Nothing but the lines from the one containing "green square: (214, 492)" to the end of the data should be returned, each exactly as written.

#### Supplied material ####

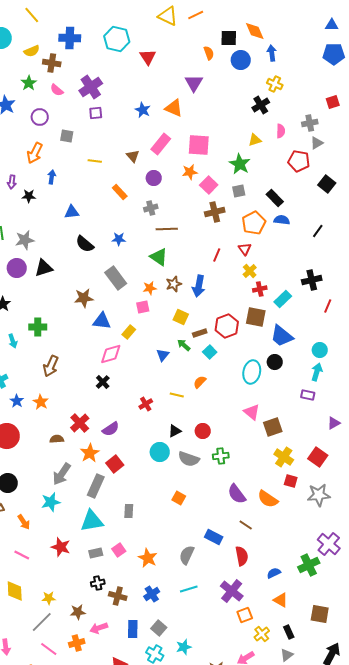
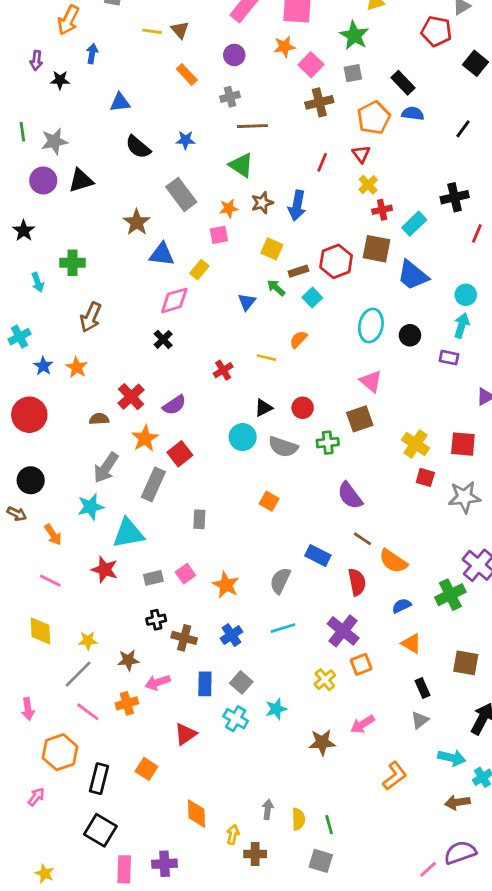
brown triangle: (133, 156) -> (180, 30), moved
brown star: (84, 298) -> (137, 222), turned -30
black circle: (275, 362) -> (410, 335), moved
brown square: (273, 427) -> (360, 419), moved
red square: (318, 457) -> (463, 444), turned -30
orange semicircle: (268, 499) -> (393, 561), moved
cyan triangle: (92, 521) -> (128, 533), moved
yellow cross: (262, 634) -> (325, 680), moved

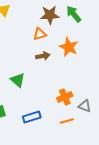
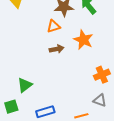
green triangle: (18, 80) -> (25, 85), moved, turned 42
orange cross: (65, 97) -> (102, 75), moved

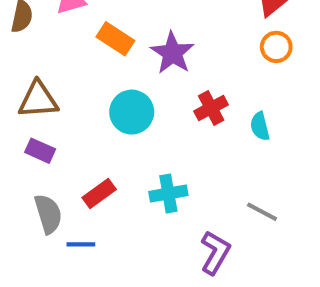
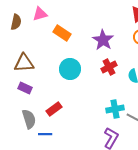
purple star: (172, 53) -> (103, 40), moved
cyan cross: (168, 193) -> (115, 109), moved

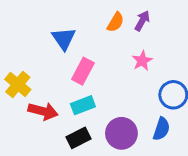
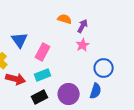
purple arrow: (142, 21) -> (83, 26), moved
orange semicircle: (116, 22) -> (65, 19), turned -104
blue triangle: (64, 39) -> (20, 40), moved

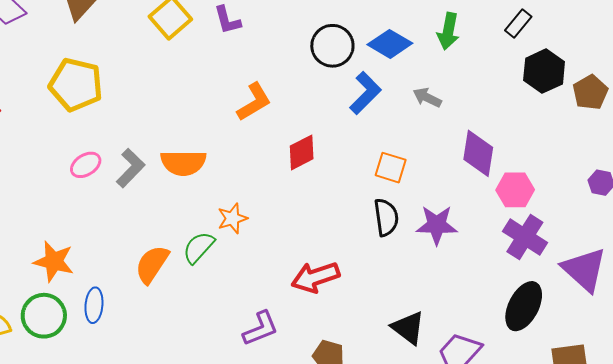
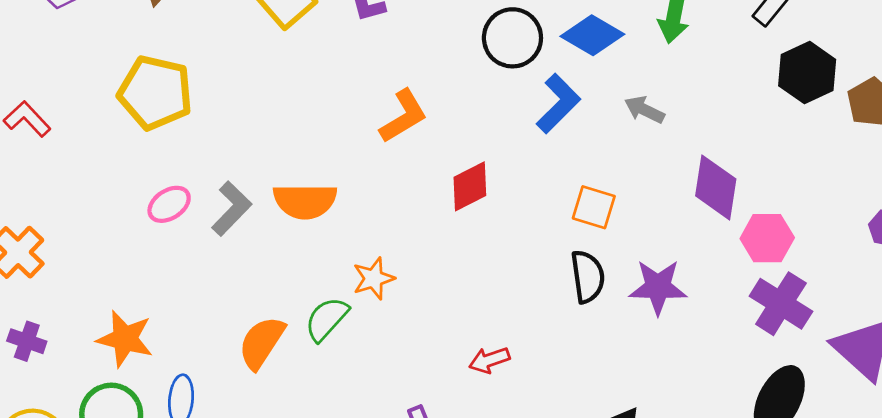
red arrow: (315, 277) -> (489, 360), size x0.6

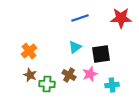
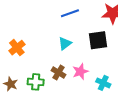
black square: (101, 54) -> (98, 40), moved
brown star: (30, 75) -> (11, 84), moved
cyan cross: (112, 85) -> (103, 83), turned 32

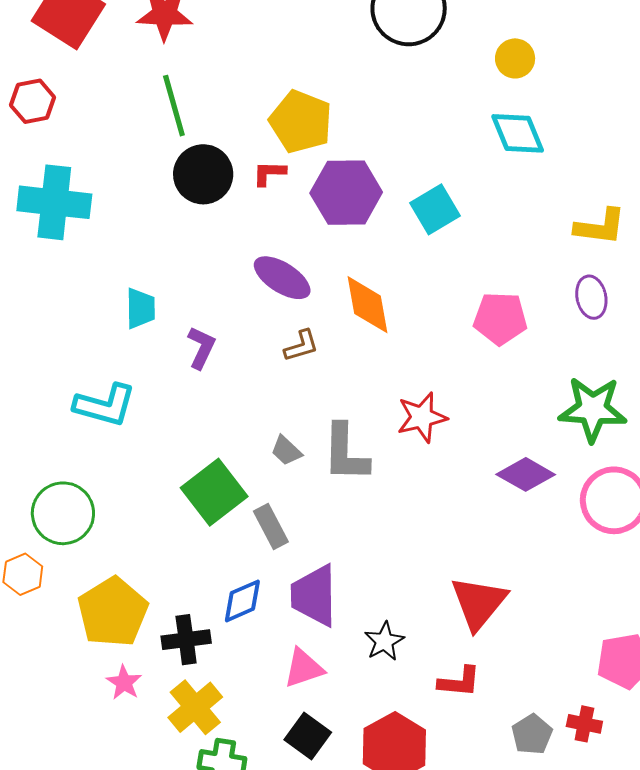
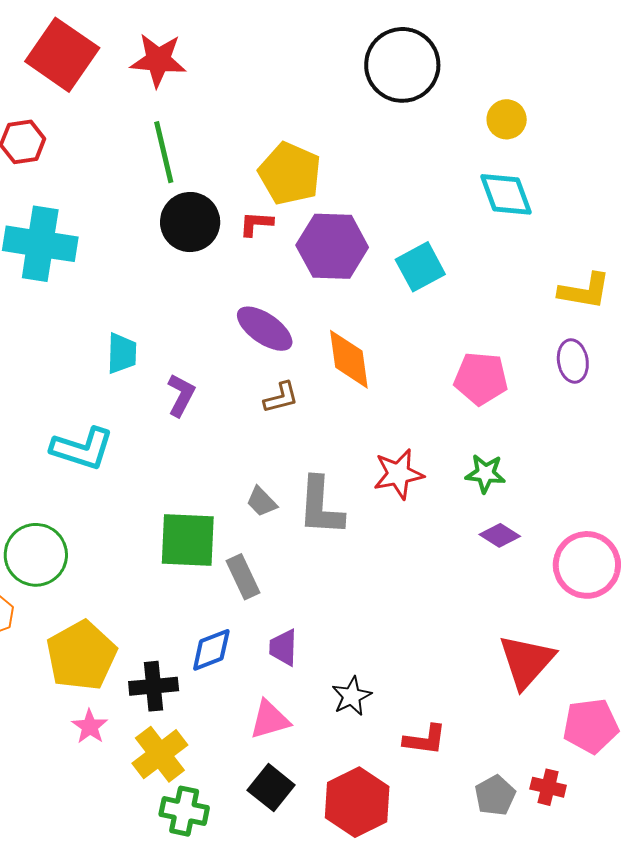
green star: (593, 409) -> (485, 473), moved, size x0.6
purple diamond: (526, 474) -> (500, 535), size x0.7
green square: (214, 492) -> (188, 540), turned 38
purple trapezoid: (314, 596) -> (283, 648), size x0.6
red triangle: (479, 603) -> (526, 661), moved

####

* **Answer below**:
green square: (214, 492) -> (188, 540), turned 38
purple trapezoid: (314, 596) -> (283, 648), size x0.6
red triangle: (479, 603) -> (526, 661), moved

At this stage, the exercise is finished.